- [Data section]
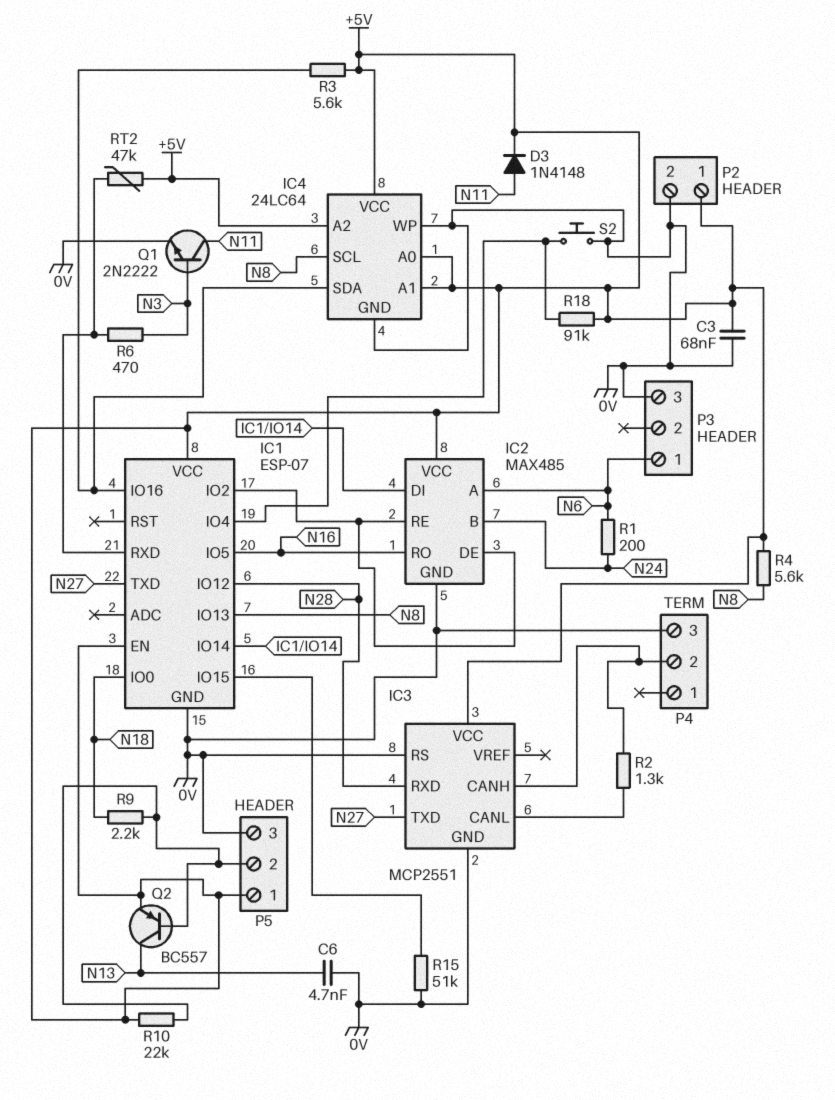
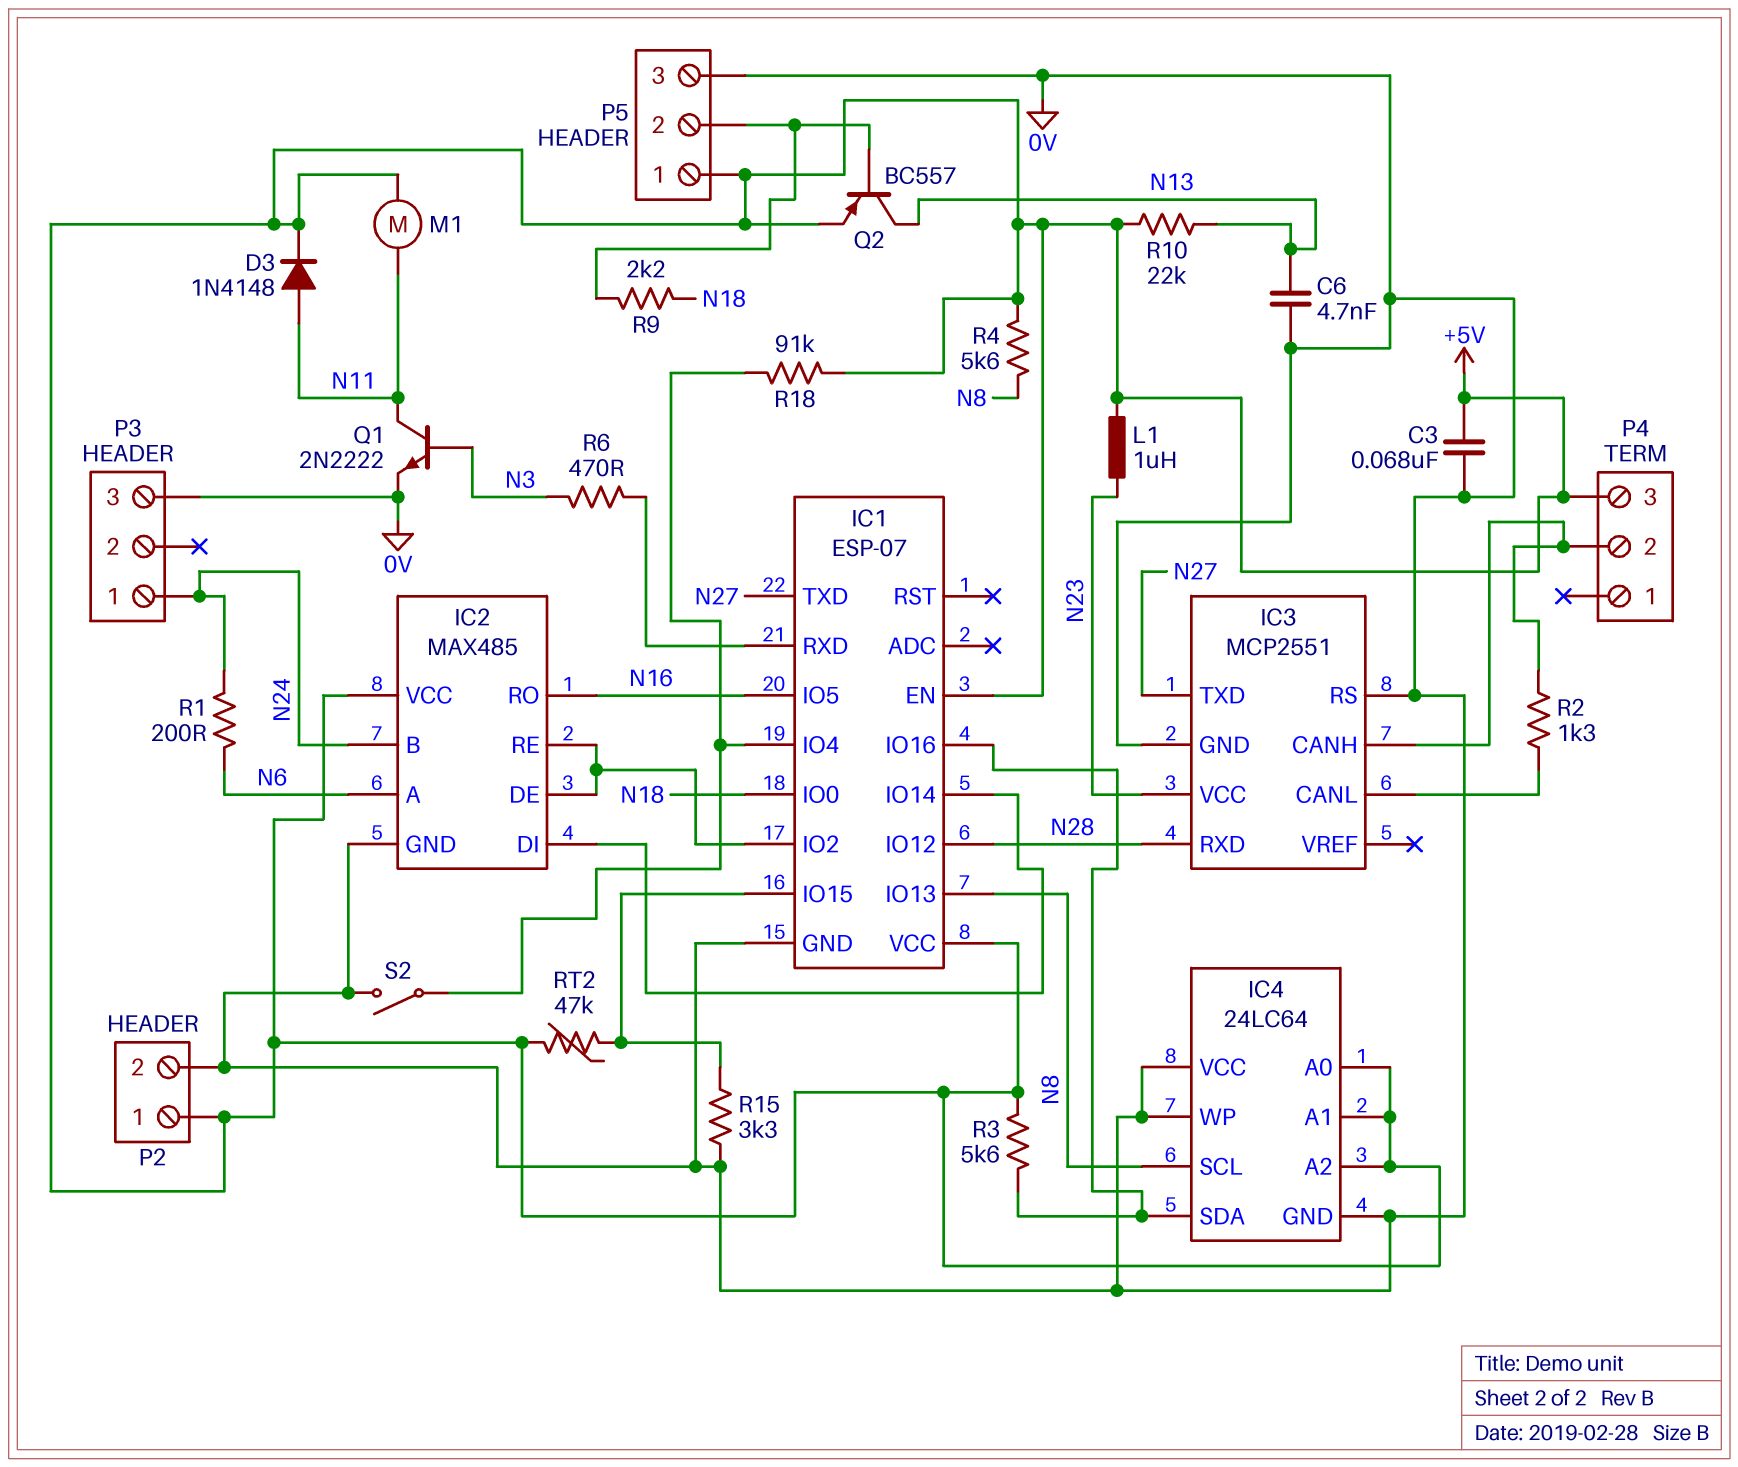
IC3 pin VCC: +5V -> N23
IC4 pin VCC: +5V -> 0V
L1: none -> 1uH (+5V, N23)
M1: none -> motor (+5V, N11)
P3 pin 1: N6 -> N24
P4 pin 3: 0V -> +5V
R10: 22k (+5V, P5/2) -> 22k (+5V, N13)
R15: 51k (0V, IC1/IO15) -> 3.3k (0V, IC1/IO15)
RT2: 47k (+5V, IC1/RXD) -> 47k (+5V, IC1/IO15)
S2: button (0V, IC1/IO4) -> switch (0V, IC1/IO4)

- [Work order] No image belongs in the copy. Transcribe the full listing verbatim.

- [Reply to the exercise]
IC3 pin VCC: +5V -> N23
IC4 pin VCC: +5V -> 0V
L1: none -> 1uH (+5V, N23)
M1: none -> motor (+5V, N11)
P3 pin 1: N6 -> N24
P4 pin 3: 0V -> +5V
R10: 22k (+5V, P5/2) -> 22k (+5V, N13)
R15: 51k (0V, IC1/IO15) -> 3.3k (0V, IC1/IO15)
RT2: 47k (+5V, IC1/RXD) -> 47k (+5V, IC1/IO15)
S2: button (0V, IC1/IO4) -> switch (0V, IC1/IO4)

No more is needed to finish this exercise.